ASSIGNMENT:
Repeat, exactly and in full, the lines of the listing below, but without any pictures.

SOURCE MATERIAL:
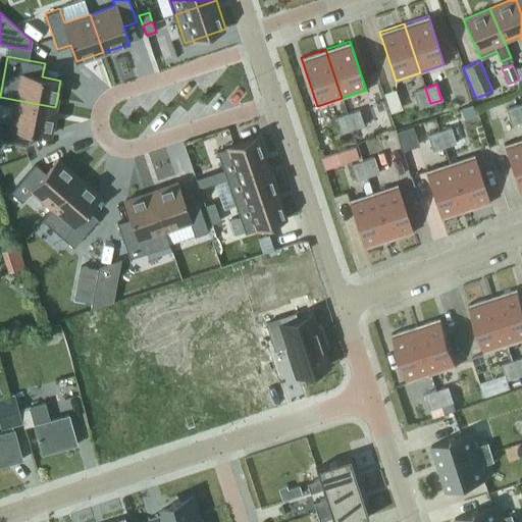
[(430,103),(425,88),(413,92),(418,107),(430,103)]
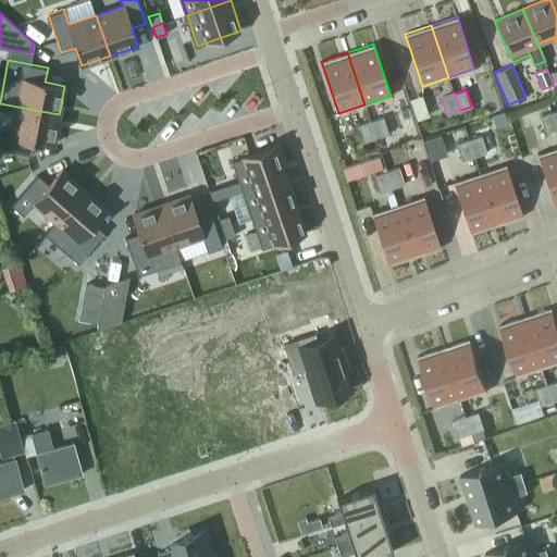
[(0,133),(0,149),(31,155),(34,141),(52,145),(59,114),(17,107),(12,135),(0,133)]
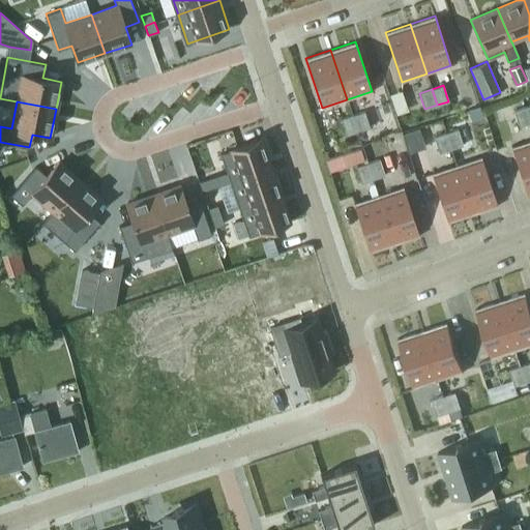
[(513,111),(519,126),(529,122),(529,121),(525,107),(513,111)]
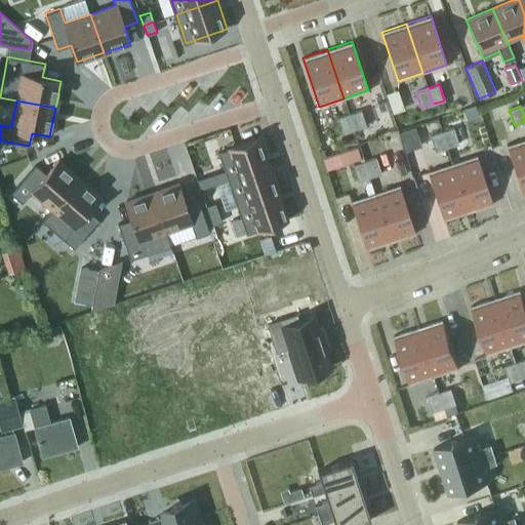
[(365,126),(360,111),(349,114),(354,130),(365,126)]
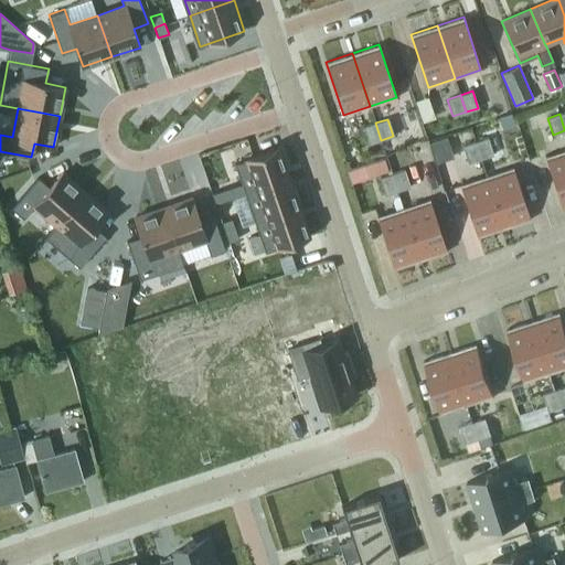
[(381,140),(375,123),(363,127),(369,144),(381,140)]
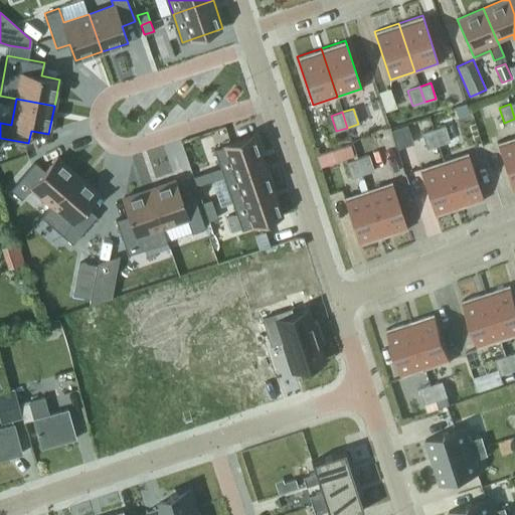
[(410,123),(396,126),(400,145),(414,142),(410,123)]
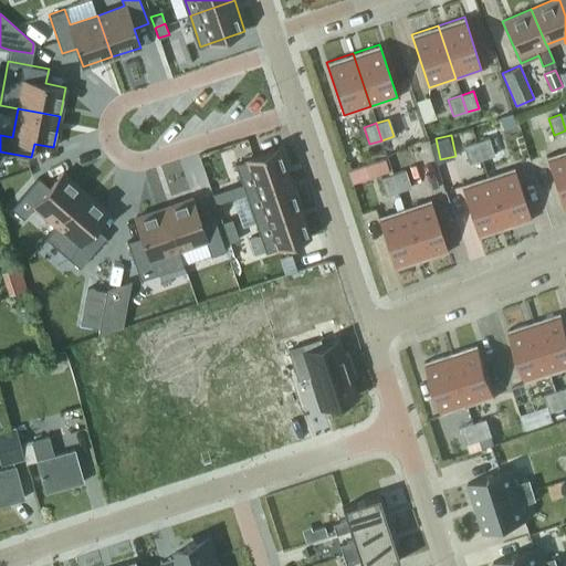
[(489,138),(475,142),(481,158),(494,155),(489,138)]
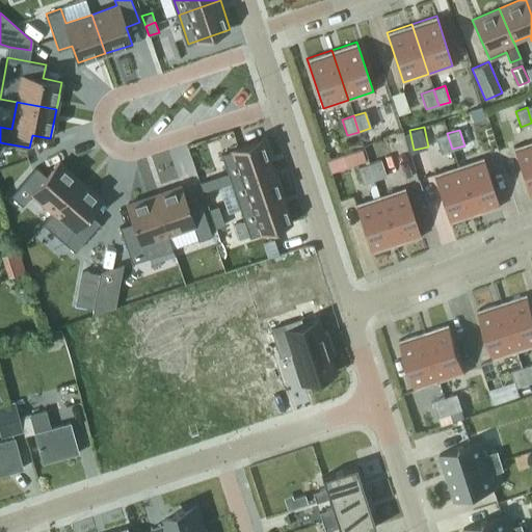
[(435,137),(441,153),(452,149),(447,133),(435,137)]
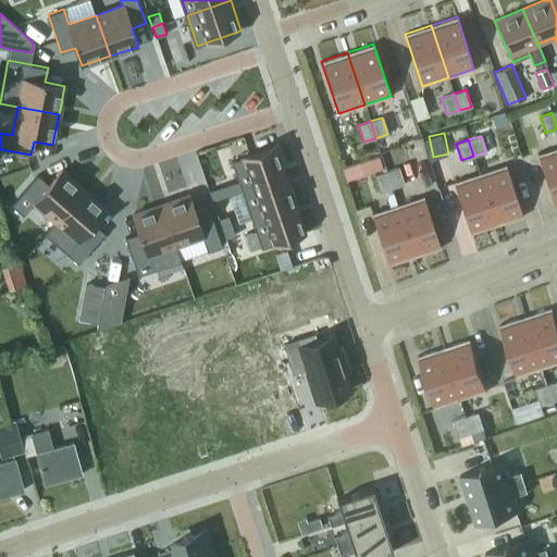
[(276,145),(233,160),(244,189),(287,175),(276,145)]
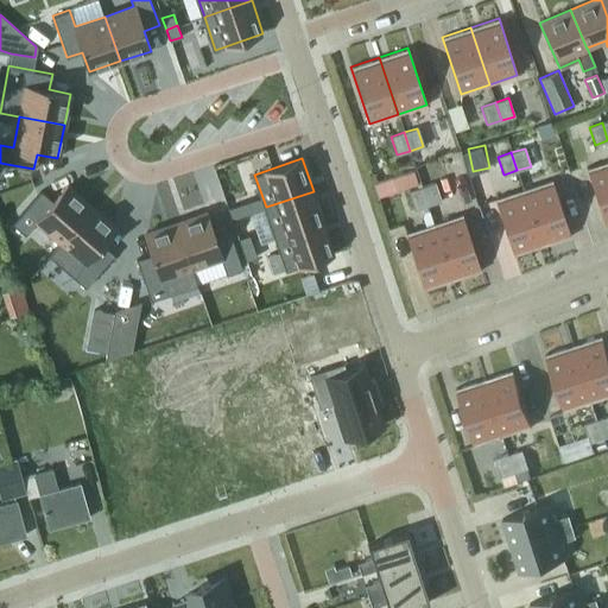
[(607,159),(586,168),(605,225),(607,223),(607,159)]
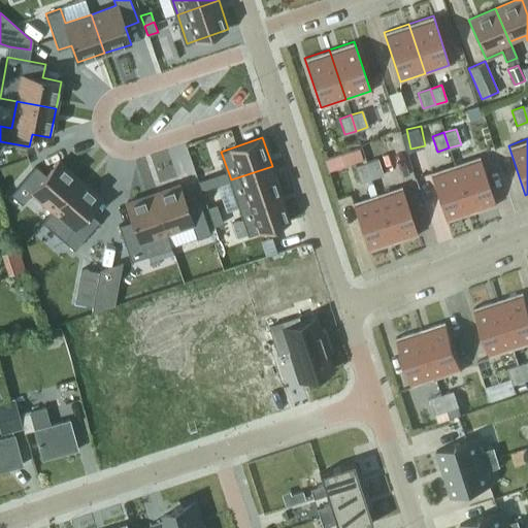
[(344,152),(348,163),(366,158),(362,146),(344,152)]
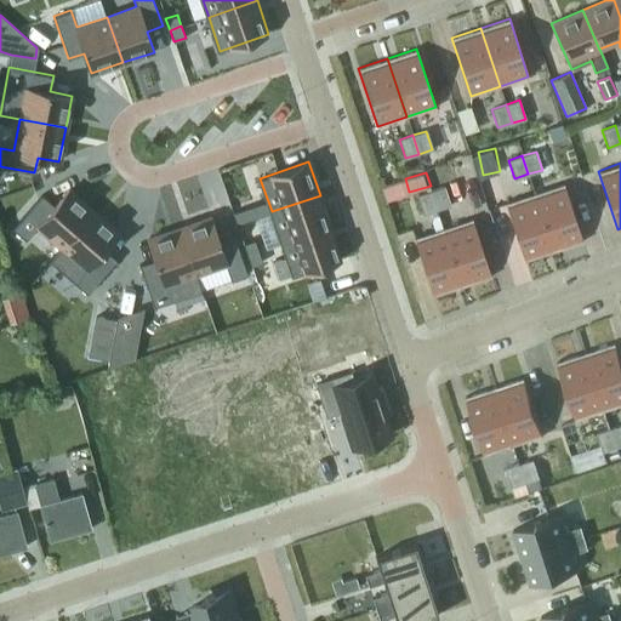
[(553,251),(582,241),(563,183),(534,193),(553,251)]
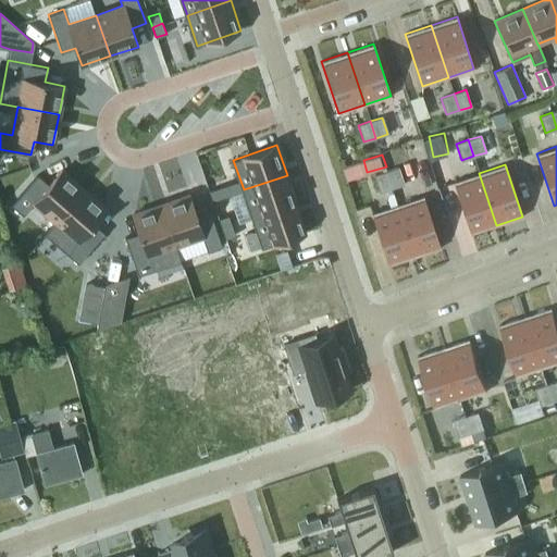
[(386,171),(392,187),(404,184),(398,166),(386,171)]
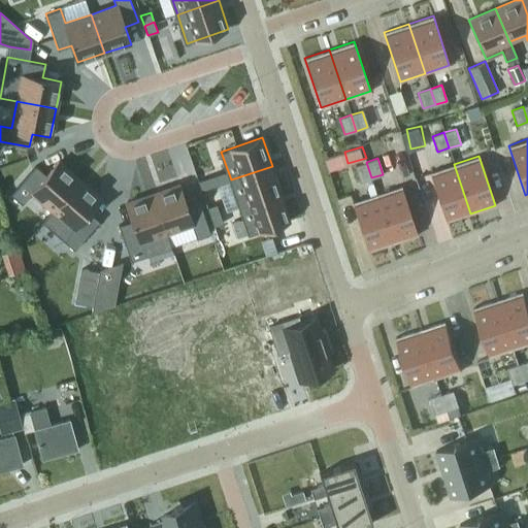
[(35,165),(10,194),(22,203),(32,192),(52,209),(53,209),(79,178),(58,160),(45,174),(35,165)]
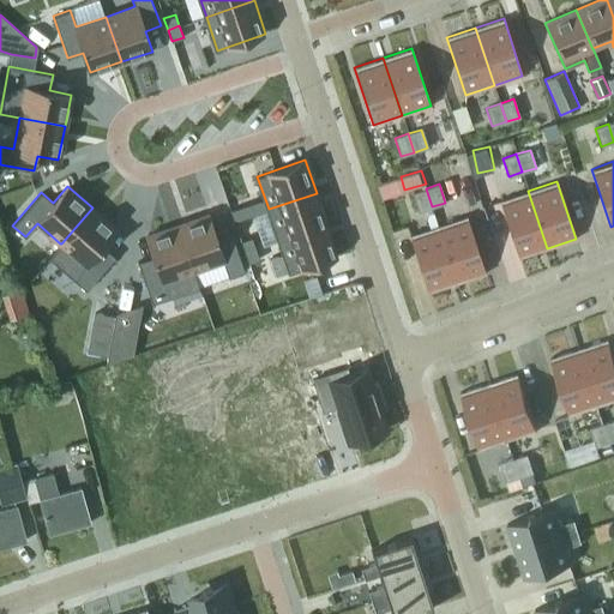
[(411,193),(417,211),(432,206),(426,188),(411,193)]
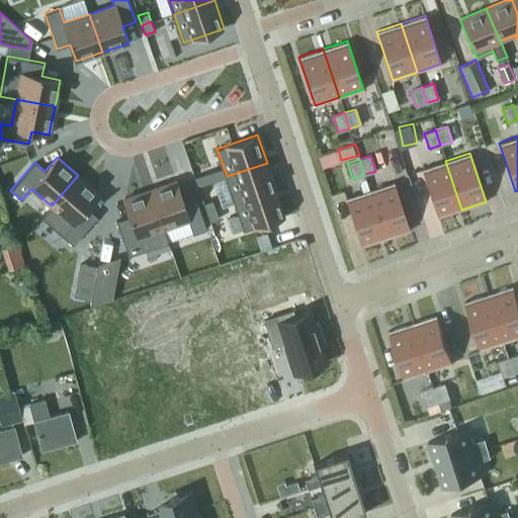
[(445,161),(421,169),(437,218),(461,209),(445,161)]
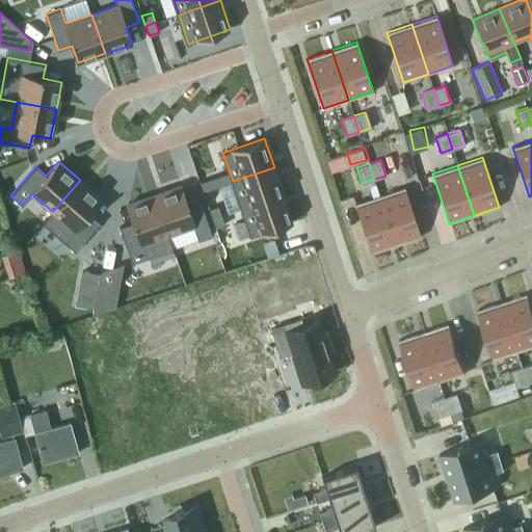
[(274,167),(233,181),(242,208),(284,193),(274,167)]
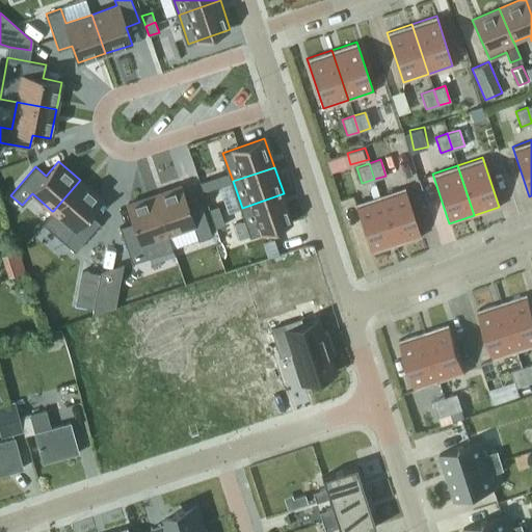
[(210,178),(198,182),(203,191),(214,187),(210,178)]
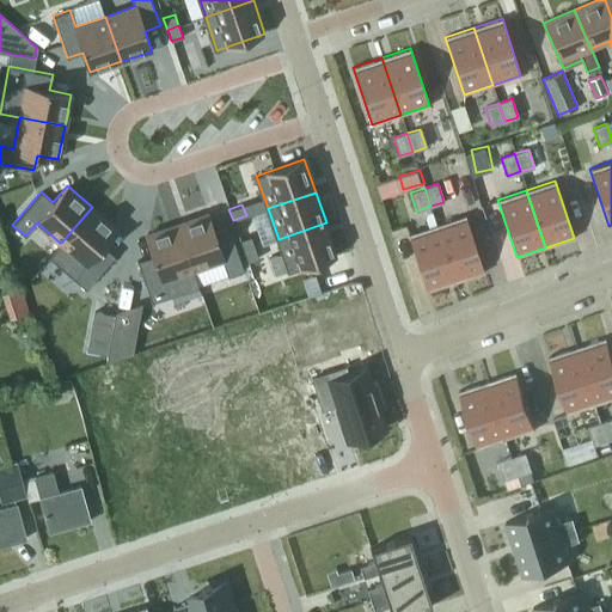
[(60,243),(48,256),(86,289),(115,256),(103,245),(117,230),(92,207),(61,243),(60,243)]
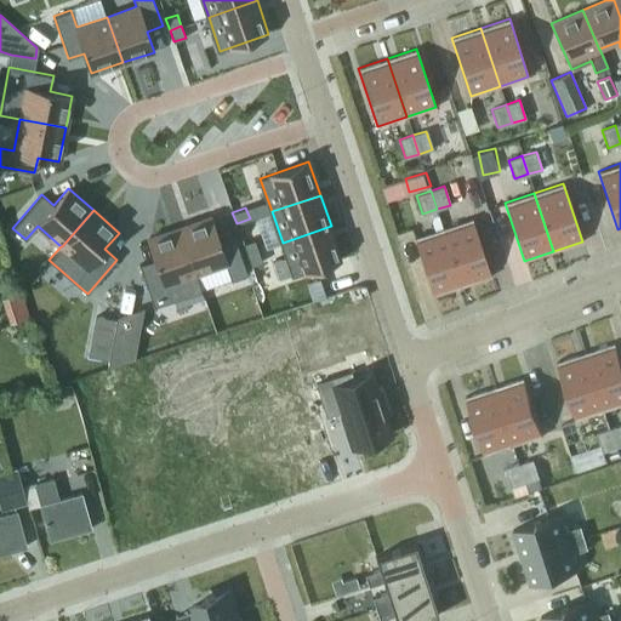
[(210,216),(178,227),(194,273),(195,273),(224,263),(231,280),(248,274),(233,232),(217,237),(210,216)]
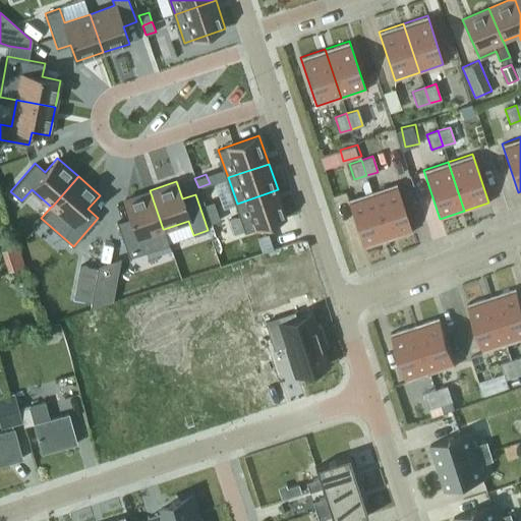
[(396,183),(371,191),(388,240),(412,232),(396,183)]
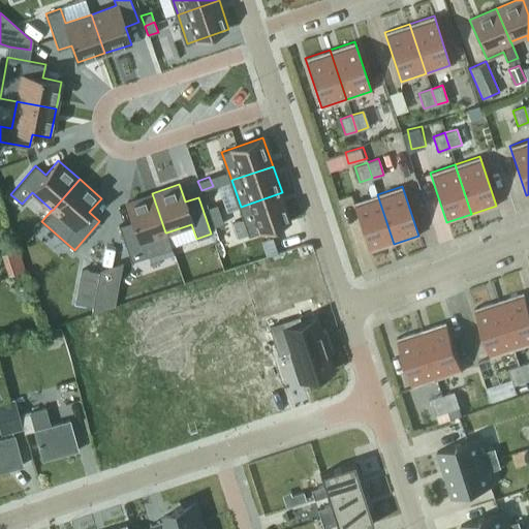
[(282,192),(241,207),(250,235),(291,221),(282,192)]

COMPLETED TASK:
[(430,103),(425,88),(413,92),(418,107),(430,103)]
[(0,133),(0,149),(31,155),(34,141),(52,145),(59,114),(17,107),(12,135),(0,133)]
[(513,111),(519,126),(529,122),(529,121),(525,107),(513,111)]
[(365,126),(360,111),(349,114),(354,130),(365,126)]
[(381,140),(375,123),(363,127),(369,144),(381,140)]
[(410,123),(396,126),(400,145),(414,142),(410,123)]
[(489,138),(475,142),(481,158),(494,155),(489,138)]
[(435,137),(441,153),(452,149),(447,133),(435,137)]
[(276,145),(233,160),(244,189),(287,175),(276,145)]
[(607,159),(586,168),(605,225),(607,223),(607,159)]
[(344,152),(348,163),(366,158),(362,146),(344,152)]
[(553,251),(582,241),(563,183),(534,193),(553,251)]
[(386,171),(392,187),(404,184),(398,166),(386,171)]
[(35,165),(10,194),(22,203),(32,192),(52,209),(53,209),(79,178),(58,160),(45,174),(35,165)]
[(411,193),(417,211),(432,206),(426,188),(411,193)]
[(445,161),(421,169),(437,218),(461,209),(445,161)]
[(274,167),(233,181),(242,208),(284,193),(274,167)]
[(210,178),(198,182),(203,191),(214,187),(210,178)]
[(60,243),(48,256),(86,289),(115,256),(103,245),(117,230),(92,207),(61,243),(60,243)]
[(210,216),(178,227),(194,273),(195,273),(224,263),(231,280),(248,274),(233,232),(217,237),(210,216)]
[(396,183),(371,191),(388,240),(412,232),(396,183)]
[(282,192),(241,207),(250,235),(291,221),(282,192)]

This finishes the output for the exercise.